■ Written request
Copy out the data from the line containing "biweekly [77, 197]" through the last line, keeping each word and raising every coordinate in its answer by 76.

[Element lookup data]

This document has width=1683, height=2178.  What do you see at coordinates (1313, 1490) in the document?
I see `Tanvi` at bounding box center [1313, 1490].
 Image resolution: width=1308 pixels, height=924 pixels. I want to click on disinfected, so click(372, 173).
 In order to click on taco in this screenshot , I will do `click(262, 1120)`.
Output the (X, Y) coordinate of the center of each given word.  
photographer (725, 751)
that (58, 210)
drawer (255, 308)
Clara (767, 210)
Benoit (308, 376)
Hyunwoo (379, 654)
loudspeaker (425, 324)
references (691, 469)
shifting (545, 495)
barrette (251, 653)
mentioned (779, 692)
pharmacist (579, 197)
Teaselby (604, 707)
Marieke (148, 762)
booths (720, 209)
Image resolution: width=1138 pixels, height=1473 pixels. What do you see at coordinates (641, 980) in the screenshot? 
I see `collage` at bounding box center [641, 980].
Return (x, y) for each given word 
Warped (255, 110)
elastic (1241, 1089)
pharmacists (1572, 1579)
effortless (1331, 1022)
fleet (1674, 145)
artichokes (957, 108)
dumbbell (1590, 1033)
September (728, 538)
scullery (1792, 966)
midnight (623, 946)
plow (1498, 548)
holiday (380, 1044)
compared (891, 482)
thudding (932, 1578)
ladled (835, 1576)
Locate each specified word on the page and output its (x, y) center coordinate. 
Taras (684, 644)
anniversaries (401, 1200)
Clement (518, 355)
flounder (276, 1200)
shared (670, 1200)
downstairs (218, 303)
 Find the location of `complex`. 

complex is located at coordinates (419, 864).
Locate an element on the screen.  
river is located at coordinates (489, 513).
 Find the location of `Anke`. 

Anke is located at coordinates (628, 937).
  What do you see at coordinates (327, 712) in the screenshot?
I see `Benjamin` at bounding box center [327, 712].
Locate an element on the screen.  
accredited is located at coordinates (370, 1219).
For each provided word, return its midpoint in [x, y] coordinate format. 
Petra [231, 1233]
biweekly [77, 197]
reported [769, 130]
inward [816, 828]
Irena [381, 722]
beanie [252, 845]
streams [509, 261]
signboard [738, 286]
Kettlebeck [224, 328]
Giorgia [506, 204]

■ Solution for this exercise
biweekly [153, 273]
reported [845, 206]
inward [892, 904]
Irena [457, 798]
beanie [328, 921]
streams [585, 337]
signboard [814, 362]
Kettlebeck [300, 404]
Giorgia [582, 280]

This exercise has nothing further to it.